Work instruction: Find where "D12: none -> diode (A 5V, K N12)" occurs in the data below, and retype that line and every later line exactly.

Data records:

——————————

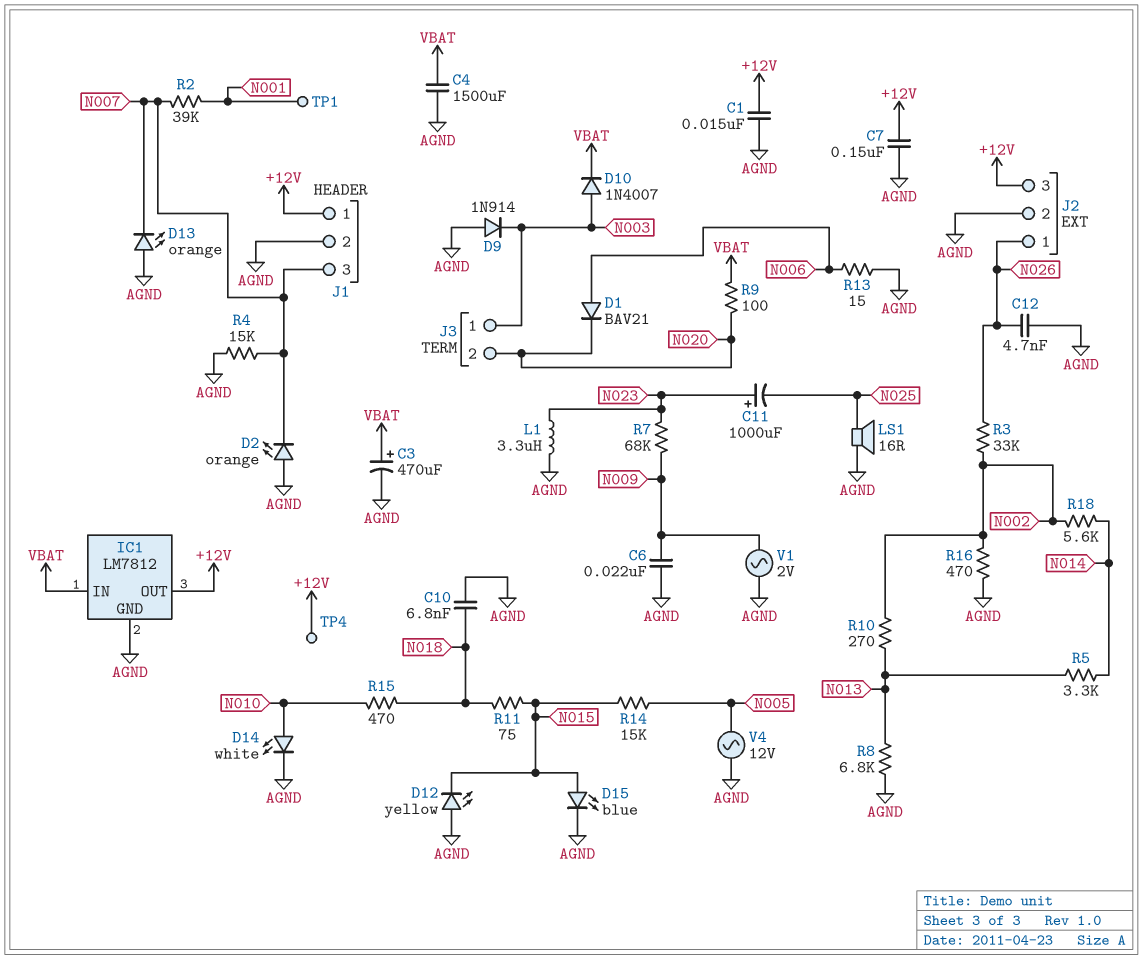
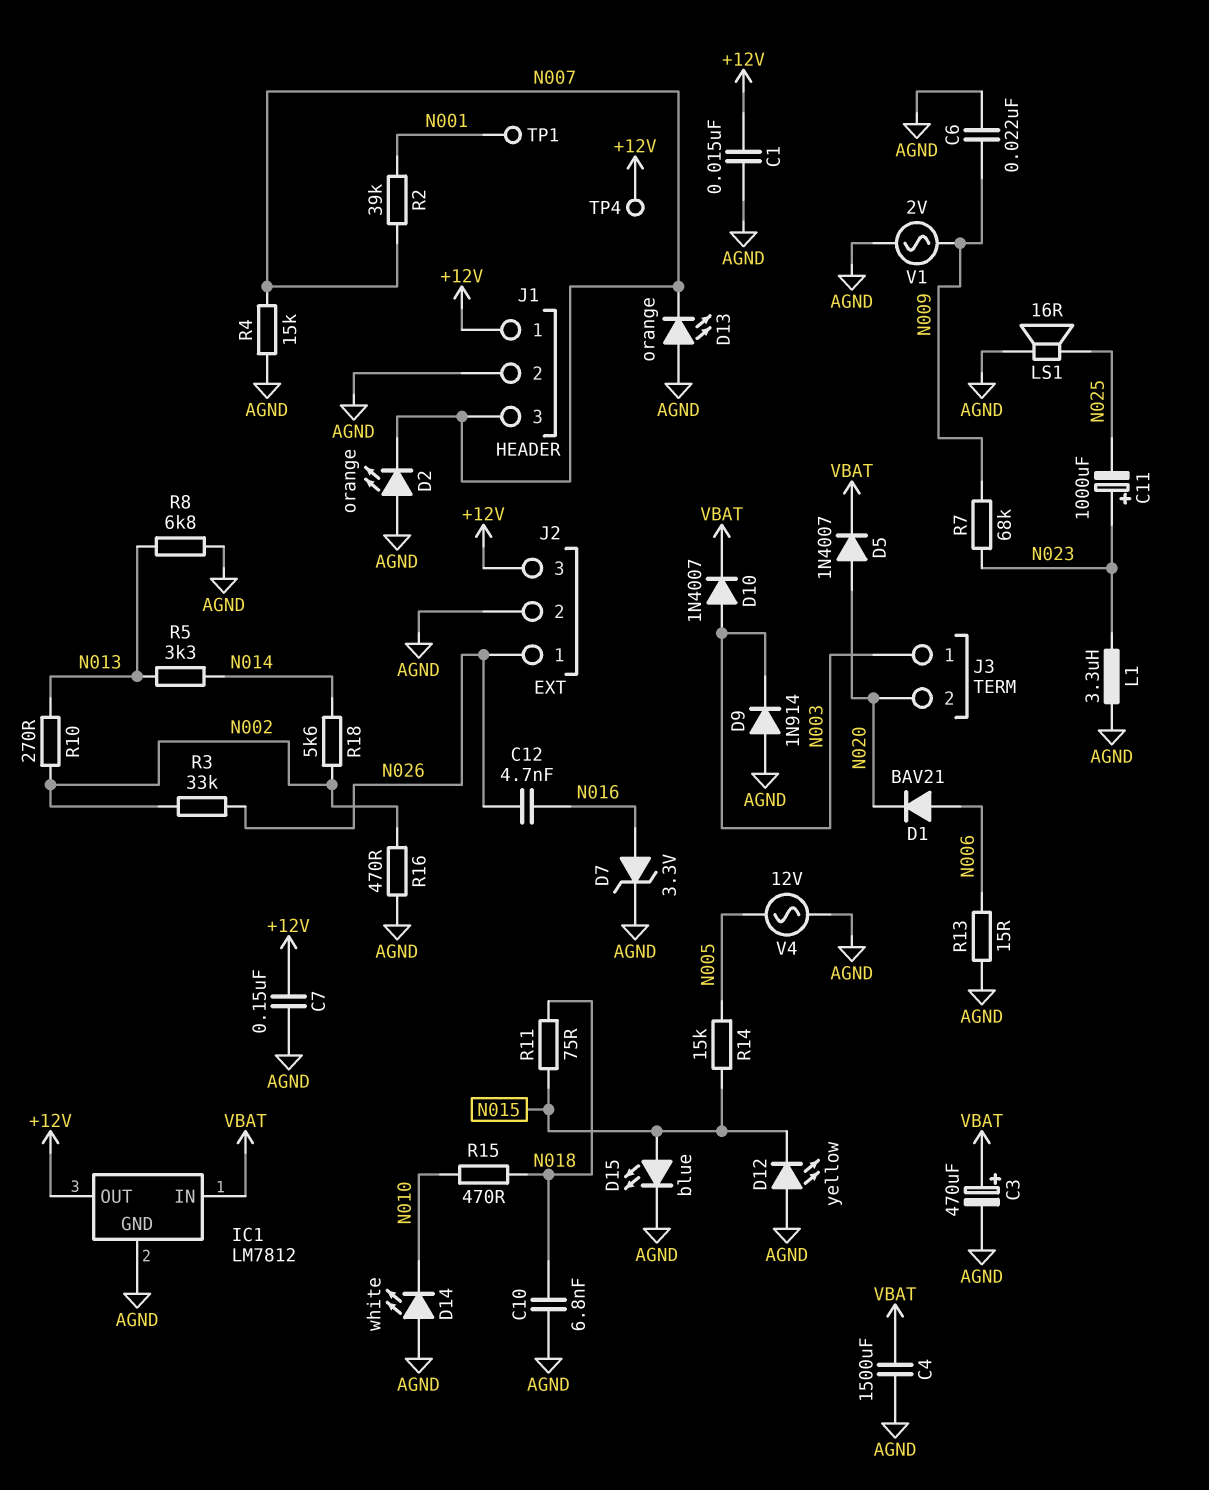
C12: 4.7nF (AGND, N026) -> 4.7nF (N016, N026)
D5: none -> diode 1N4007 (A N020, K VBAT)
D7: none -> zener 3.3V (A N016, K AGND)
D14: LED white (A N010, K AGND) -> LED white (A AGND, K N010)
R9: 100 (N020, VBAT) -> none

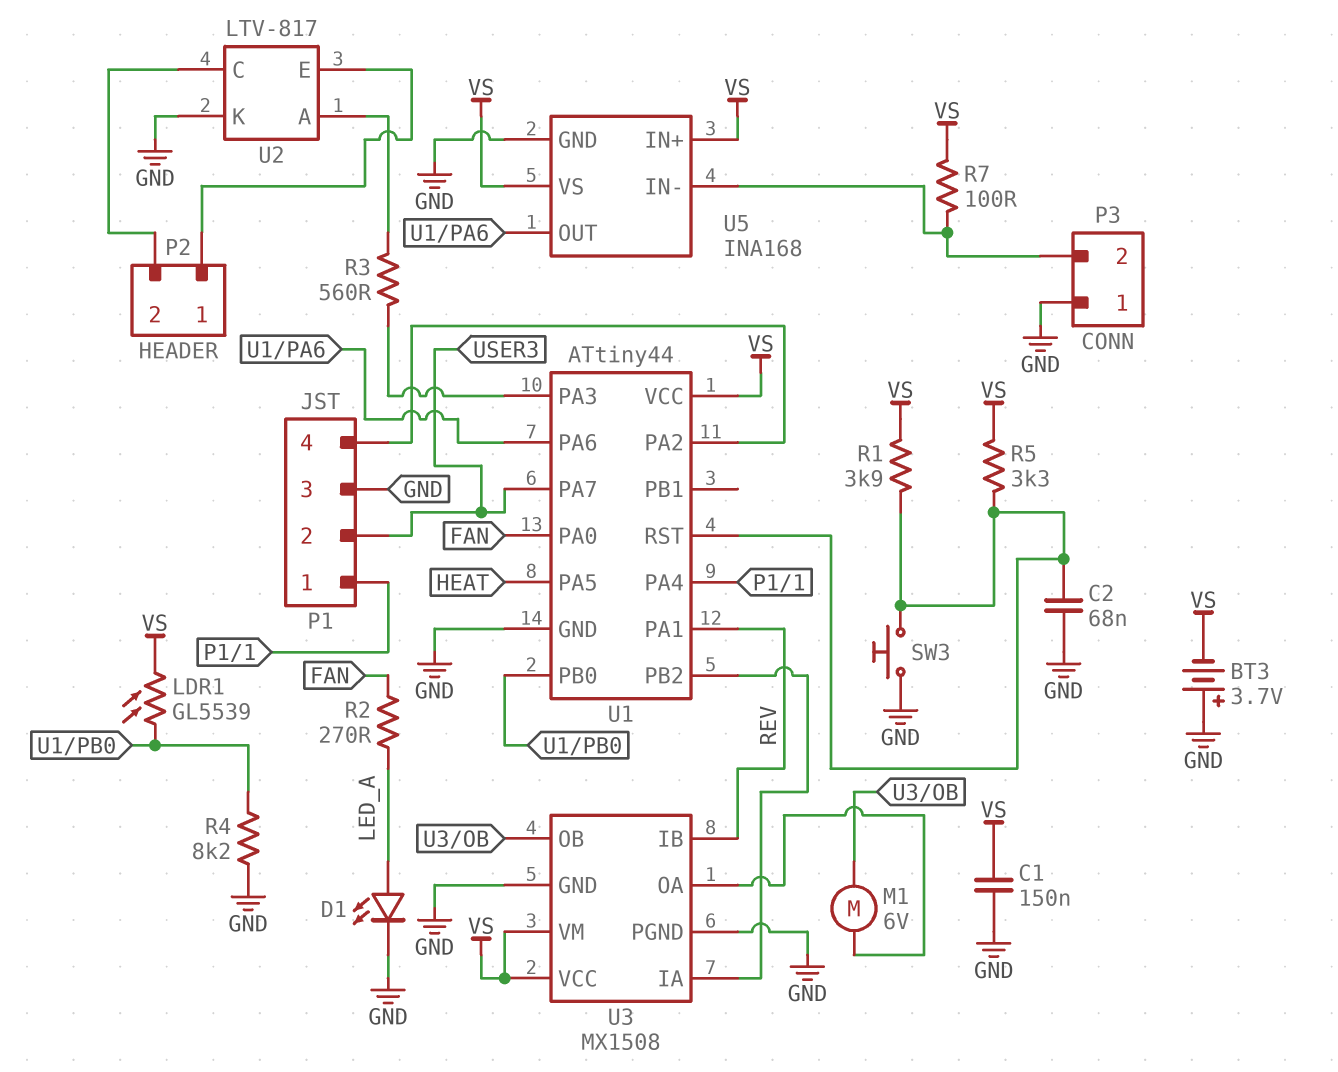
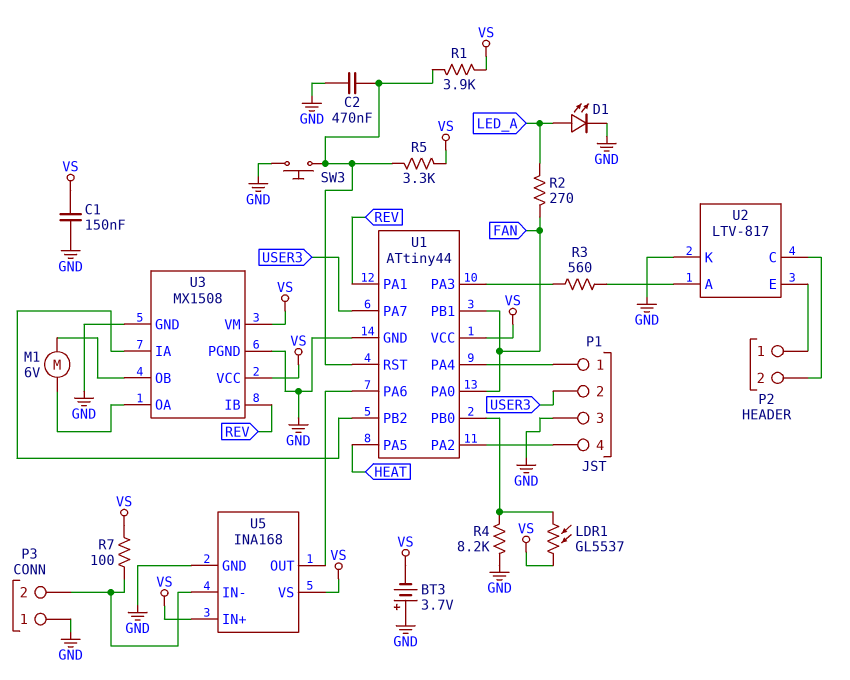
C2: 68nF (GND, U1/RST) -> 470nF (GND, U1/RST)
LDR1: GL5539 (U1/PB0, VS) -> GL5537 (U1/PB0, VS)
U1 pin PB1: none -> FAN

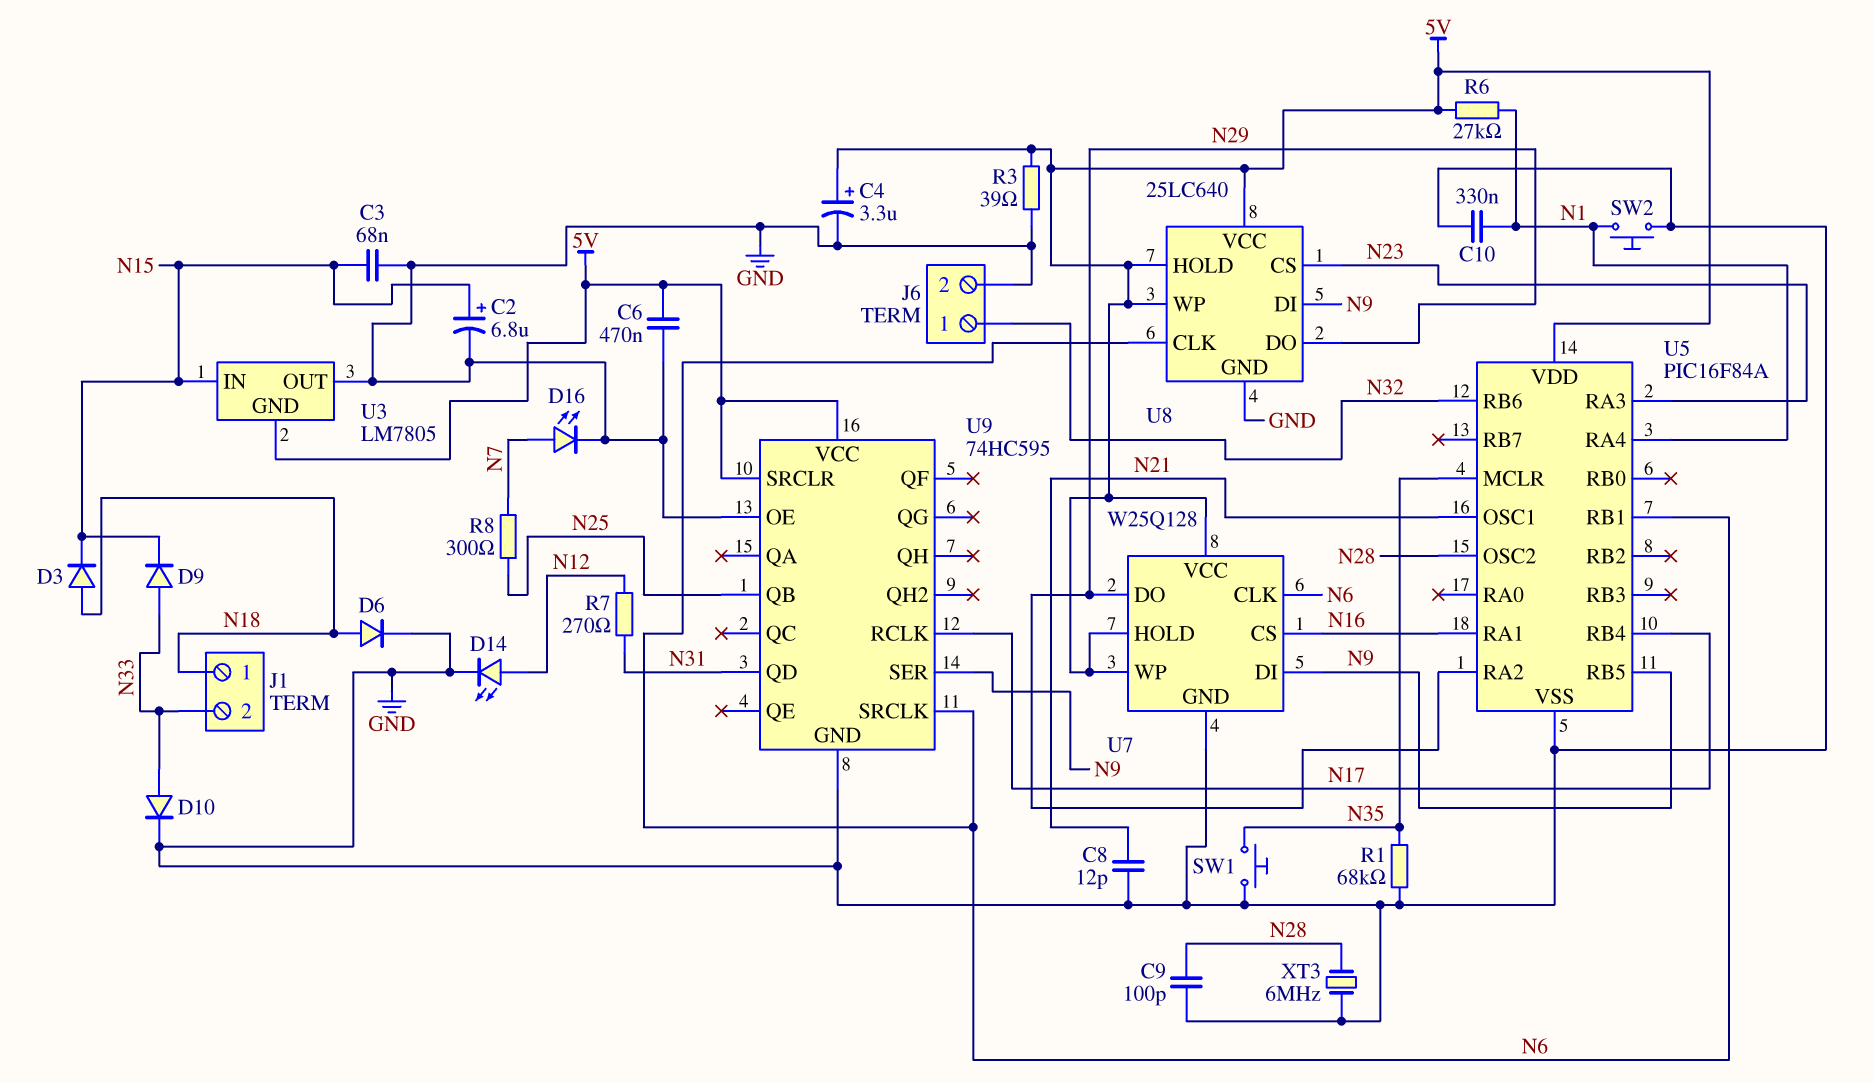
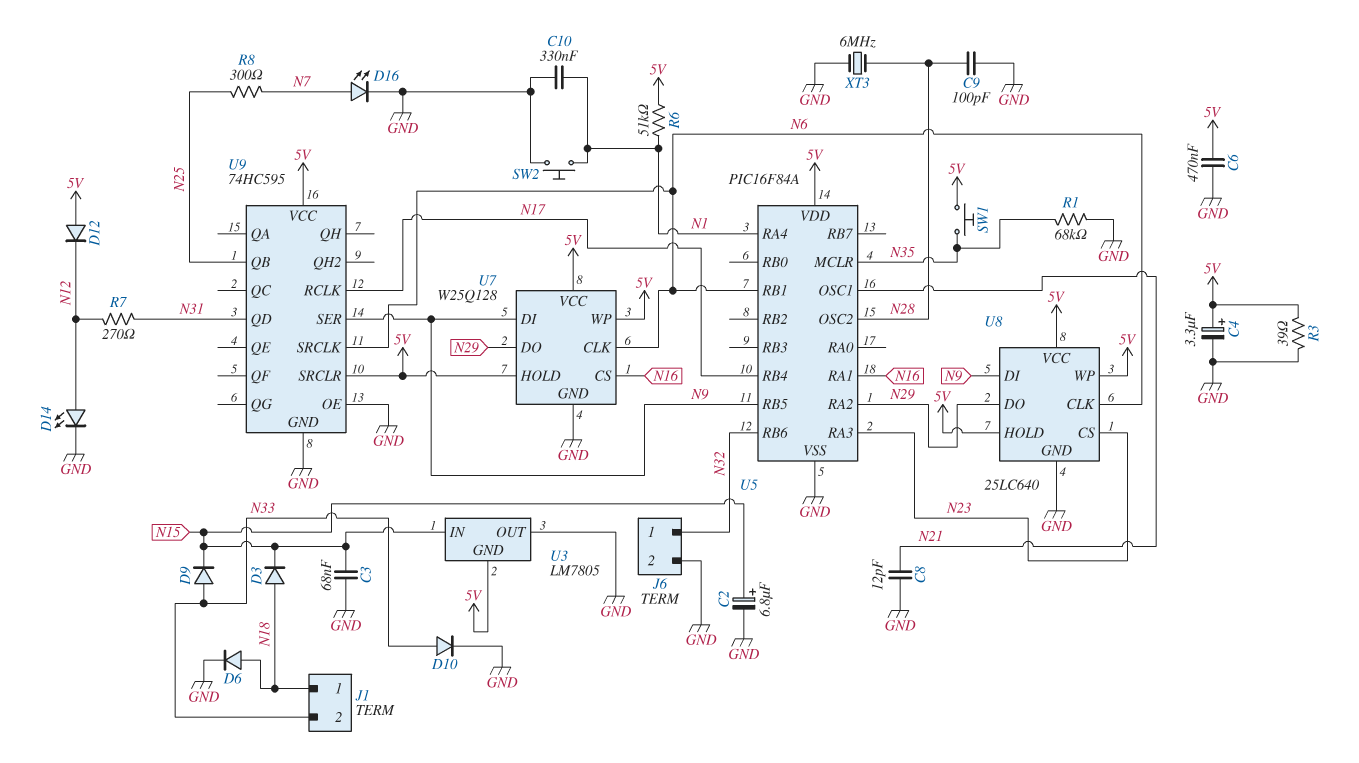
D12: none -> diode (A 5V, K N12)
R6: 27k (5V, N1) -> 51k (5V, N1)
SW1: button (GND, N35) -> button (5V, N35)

——————————

Expected answer:
D12: none -> diode (A 5V, K N12)
R6: 27k (5V, N1) -> 51k (5V, N1)
SW1: button (GND, N35) -> button (5V, N35)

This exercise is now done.